AIM OF THE EXERCISE
Reproduce the lines below without any change, beginning with the first line and stopping after the line that contains "treads [169, 1190]".

EXERCISE MATERIALS
──────────────────────────────

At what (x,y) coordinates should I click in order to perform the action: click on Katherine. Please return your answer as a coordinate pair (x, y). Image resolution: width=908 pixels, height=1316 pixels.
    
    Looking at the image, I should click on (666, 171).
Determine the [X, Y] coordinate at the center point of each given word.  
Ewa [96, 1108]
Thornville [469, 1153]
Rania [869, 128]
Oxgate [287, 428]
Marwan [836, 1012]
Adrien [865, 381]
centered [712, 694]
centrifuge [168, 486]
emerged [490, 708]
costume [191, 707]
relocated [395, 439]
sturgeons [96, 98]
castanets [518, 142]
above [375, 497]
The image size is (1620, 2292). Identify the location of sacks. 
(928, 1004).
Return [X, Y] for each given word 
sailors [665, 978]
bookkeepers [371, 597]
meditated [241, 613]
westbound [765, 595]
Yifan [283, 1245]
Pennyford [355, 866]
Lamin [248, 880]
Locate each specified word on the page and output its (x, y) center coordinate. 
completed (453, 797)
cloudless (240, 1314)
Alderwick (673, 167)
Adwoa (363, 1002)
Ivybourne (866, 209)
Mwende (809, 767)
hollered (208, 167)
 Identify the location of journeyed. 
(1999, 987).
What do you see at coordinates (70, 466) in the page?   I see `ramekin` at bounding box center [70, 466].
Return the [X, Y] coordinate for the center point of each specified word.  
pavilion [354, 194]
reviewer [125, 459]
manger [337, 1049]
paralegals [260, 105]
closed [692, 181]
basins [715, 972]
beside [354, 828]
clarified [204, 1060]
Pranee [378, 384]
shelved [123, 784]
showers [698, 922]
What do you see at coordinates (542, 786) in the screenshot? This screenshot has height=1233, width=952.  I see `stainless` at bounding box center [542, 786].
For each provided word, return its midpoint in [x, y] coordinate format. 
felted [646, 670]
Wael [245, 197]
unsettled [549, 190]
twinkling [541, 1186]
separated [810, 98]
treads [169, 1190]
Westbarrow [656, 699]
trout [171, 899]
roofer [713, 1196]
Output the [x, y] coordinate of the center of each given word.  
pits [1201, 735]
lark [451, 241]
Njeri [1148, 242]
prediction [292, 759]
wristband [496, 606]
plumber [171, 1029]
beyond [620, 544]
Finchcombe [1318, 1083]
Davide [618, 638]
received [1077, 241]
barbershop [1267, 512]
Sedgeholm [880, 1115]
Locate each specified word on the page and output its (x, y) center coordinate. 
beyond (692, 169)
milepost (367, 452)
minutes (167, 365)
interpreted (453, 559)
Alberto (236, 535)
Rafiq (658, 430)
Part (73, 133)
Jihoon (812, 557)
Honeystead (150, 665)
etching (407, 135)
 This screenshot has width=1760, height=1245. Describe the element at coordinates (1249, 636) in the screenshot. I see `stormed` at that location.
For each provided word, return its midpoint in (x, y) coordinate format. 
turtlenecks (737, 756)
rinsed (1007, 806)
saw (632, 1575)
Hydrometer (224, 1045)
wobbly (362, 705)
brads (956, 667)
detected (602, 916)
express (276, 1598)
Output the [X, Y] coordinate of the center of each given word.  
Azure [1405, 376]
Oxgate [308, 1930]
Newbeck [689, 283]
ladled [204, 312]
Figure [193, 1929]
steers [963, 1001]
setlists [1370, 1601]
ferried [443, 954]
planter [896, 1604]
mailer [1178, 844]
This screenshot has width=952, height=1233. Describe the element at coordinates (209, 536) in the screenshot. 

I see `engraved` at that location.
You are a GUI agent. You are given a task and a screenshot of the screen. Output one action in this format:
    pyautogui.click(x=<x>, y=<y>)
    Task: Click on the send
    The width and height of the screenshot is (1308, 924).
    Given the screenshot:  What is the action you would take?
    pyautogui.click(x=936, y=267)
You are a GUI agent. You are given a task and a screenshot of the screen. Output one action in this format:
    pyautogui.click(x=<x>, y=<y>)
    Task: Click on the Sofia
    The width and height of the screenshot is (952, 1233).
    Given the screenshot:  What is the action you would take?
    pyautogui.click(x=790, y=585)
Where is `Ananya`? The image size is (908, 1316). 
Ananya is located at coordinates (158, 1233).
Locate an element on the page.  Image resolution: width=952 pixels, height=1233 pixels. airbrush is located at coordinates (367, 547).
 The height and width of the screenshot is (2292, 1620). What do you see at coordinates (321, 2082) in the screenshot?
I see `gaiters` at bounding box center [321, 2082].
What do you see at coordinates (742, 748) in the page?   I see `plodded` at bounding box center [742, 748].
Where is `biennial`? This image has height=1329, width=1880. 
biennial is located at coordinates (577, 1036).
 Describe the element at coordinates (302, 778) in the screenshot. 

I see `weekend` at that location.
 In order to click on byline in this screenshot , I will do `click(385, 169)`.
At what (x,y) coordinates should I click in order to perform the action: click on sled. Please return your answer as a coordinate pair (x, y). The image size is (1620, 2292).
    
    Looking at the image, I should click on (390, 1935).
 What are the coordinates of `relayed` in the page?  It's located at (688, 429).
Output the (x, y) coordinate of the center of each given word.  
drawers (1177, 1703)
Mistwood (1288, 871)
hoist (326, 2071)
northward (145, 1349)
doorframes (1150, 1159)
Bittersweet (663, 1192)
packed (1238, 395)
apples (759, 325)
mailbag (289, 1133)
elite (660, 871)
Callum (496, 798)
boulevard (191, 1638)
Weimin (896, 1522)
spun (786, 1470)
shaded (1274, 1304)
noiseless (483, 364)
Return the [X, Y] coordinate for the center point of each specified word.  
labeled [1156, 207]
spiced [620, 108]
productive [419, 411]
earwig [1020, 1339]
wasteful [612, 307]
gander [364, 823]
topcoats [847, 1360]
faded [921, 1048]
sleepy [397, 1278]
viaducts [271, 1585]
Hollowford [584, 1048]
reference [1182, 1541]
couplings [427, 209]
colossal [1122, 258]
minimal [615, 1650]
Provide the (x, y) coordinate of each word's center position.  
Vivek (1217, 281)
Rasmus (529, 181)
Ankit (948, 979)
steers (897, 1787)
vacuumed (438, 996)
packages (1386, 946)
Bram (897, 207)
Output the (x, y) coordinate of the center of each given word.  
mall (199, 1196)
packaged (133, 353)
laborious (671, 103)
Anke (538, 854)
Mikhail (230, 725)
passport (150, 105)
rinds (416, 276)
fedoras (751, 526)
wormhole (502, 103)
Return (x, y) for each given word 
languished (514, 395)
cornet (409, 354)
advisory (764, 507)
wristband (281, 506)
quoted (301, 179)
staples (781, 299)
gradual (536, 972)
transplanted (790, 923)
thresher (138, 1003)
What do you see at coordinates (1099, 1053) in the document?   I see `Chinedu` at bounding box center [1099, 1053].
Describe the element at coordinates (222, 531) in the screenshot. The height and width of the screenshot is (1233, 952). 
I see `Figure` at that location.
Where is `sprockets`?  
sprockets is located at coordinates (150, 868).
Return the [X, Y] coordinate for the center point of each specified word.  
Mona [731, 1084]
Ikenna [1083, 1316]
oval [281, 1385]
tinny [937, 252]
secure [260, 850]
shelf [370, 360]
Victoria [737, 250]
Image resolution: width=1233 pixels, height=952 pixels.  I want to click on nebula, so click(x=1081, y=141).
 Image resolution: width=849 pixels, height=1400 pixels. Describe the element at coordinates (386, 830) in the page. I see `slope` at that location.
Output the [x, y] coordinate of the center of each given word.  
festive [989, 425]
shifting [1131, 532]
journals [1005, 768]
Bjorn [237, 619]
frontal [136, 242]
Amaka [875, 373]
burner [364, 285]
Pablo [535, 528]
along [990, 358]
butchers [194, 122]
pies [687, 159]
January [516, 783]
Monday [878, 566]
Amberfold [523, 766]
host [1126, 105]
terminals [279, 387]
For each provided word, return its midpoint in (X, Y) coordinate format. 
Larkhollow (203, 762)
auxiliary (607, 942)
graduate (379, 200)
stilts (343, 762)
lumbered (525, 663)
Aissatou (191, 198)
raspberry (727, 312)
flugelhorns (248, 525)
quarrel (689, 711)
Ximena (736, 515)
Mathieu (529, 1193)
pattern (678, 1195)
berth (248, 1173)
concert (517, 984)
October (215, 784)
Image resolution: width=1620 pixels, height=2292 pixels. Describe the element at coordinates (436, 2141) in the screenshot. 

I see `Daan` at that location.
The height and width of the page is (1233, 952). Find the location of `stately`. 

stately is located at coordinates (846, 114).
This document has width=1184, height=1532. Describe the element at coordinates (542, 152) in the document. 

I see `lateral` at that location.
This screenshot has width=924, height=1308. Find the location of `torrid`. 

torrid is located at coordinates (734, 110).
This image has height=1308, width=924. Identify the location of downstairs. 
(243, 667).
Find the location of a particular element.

──────────────────────────────

FINAL RESULT
At what (x,y) coordinates should I click in order to perform the action: click on Katherine. Please return your answer as a coordinate pair (x, y). Image resolution: width=908 pixels, height=1316 pixels.
    
    Looking at the image, I should click on (666, 171).
Determine the [X, Y] coordinate at the center point of each given word.  
Ewa [96, 1108]
Thornville [469, 1153]
Rania [869, 128]
Oxgate [287, 428]
Marwan [836, 1012]
Adrien [865, 381]
centered [712, 694]
centrifuge [168, 486]
emerged [490, 708]
costume [191, 707]
relocated [395, 439]
sturgeons [96, 98]
castanets [518, 142]
above [375, 497]
The image size is (1620, 2292). Identify the location of sacks. 
(928, 1004).
Return [X, Y] for each given word 
sailors [665, 978]
bookkeepers [371, 597]
meditated [241, 613]
westbound [765, 595]
Yifan [283, 1245]
Pennyford [355, 866]
Lamin [248, 880]
Locate each specified word on the page and output its (x, y) center coordinate. 
completed (453, 797)
cloudless (240, 1314)
Alderwick (673, 167)
Adwoa (363, 1002)
Ivybourne (866, 209)
Mwende (809, 767)
hollered (208, 167)
 Identify the location of journeyed. 
(1999, 987).
What do you see at coordinates (70, 466) in the page?   I see `ramekin` at bounding box center [70, 466].
Return the [X, Y] coordinate for the center point of each specified word.  
pavilion [354, 194]
reviewer [125, 459]
manger [337, 1049]
paralegals [260, 105]
closed [692, 181]
basins [715, 972]
beside [354, 828]
clarified [204, 1060]
Pranee [378, 384]
shelved [123, 784]
showers [698, 922]
What do you see at coordinates (542, 786) in the screenshot? This screenshot has height=1233, width=952.  I see `stainless` at bounding box center [542, 786].
For each provided word, return its midpoint in [x, y] coordinate format. 
felted [646, 670]
Wael [245, 197]
unsettled [549, 190]
twinkling [541, 1186]
separated [810, 98]
treads [169, 1190]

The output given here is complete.